Image segmentation polygon data:
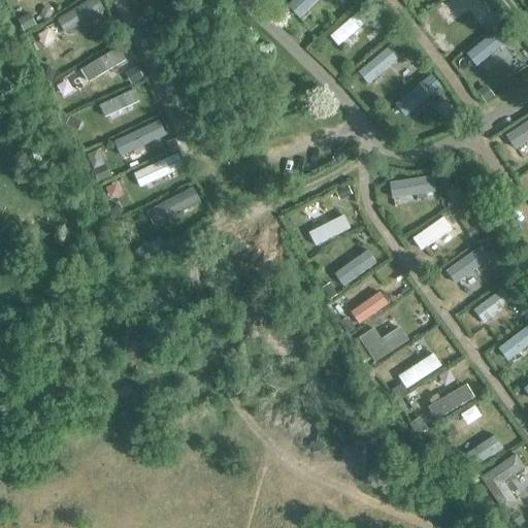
[(514,147),(527,138),(527,123),(506,136),(514,147)]
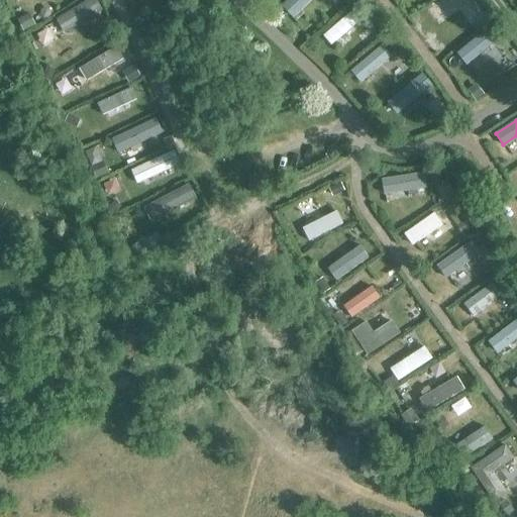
[(405,234),(413,246),(442,225),(434,214),(405,234)]
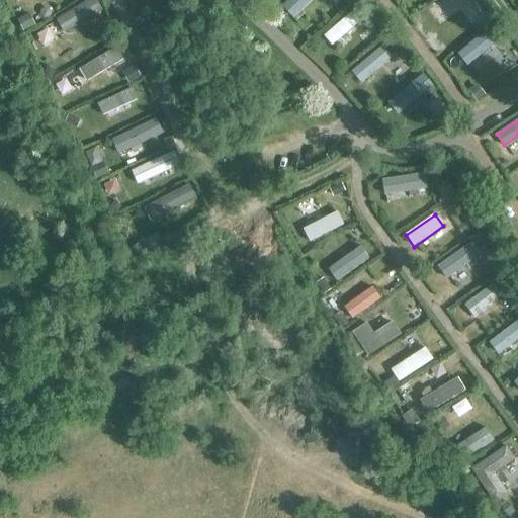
[(476,258),(467,247),(431,272),(439,283),(451,275),(455,280),(463,275),(459,269),(476,258)]
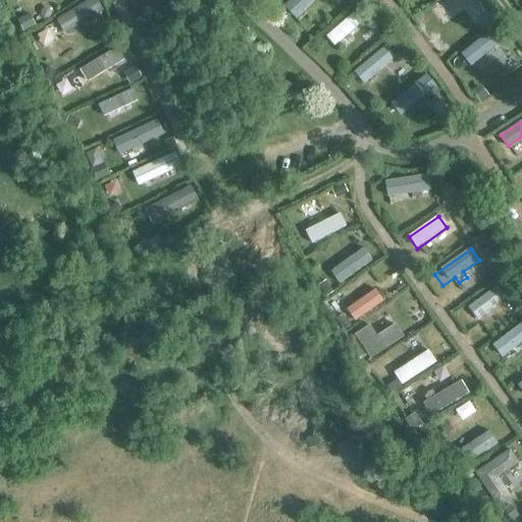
[(477,318),(501,301),(493,291),(470,309),(477,318)]
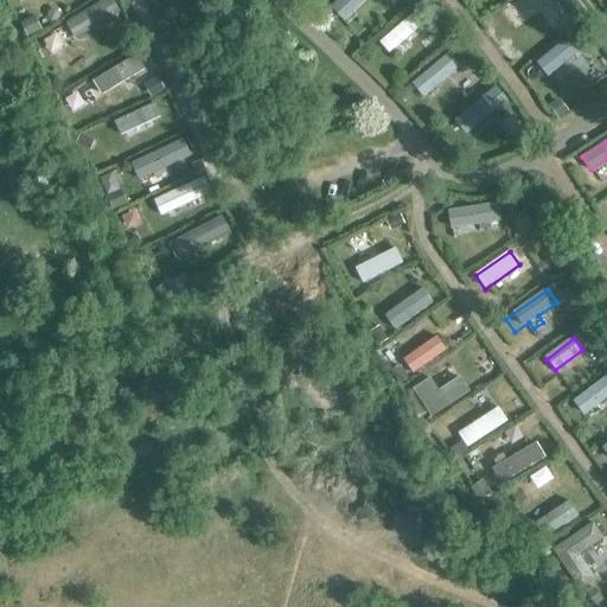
[(582,416),(606,397),(606,381),(574,404),(582,416)]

### The problem:
Skip the pictures, then write out every entry exactly.

### Reply to the exercise:
[(514,147),(527,138),(527,123),(506,136),(514,147)]
[(405,234),(413,246),(442,225),(434,214),(405,234)]
[(476,258),(467,247),(431,272),(439,283),(451,275),(455,280),(463,275),(459,269),(476,258)]
[(477,318),(501,301),(493,291),(470,309),(477,318)]
[(582,416),(606,397),(606,381),(574,404),(582,416)]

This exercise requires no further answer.